[Given data]

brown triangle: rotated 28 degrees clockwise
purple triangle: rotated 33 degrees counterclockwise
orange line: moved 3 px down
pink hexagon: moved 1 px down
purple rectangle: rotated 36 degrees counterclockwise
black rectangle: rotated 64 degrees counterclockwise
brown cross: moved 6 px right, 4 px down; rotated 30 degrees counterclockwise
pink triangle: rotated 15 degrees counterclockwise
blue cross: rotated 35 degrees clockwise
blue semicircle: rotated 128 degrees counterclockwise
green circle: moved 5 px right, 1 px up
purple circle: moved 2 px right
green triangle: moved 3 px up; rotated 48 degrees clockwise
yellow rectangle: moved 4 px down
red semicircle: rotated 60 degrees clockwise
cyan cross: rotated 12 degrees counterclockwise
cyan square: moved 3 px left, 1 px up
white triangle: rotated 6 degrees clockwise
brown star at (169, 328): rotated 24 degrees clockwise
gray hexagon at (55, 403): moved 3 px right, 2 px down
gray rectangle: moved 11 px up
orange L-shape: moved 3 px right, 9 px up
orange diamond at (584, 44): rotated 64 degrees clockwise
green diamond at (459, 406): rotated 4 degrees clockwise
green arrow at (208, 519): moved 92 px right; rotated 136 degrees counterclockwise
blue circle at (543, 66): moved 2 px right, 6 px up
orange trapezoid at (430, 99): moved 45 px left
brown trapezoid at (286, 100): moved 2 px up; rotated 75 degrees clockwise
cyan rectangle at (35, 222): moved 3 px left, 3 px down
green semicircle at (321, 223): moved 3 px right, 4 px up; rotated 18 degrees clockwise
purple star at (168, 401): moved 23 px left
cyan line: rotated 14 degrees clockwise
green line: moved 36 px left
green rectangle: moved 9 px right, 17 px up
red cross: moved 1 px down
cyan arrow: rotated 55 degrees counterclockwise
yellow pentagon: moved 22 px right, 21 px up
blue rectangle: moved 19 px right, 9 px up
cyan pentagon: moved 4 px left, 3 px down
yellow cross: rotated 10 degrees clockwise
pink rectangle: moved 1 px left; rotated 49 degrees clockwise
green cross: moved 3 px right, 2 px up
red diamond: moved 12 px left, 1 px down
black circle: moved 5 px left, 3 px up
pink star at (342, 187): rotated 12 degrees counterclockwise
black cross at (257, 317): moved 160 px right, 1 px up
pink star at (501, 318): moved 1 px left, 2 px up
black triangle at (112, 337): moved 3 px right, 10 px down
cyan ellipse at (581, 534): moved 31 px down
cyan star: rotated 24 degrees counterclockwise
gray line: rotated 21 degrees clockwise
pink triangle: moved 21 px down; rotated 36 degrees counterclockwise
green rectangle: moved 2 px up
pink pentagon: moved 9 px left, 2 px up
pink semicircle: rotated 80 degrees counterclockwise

[/Given data]

§ **Problem requirements**
Only the line that contains "black triangle at" and the lines after it, through the end of the data above, are to be repeated exactly.

§ **Answer to this task**
black triangle at (112, 337): moved 3 px right, 10 px down
cyan ellipse at (581, 534): moved 31 px down
cyan star: rotated 24 degrees counterclockwise
gray line: rotated 21 degrees clockwise
pink triangle: moved 21 px down; rotated 36 degrees counterclockwise
green rectangle: moved 2 px up
pink pentagon: moved 9 px left, 2 px up
pink semicircle: rotated 80 degrees counterclockwise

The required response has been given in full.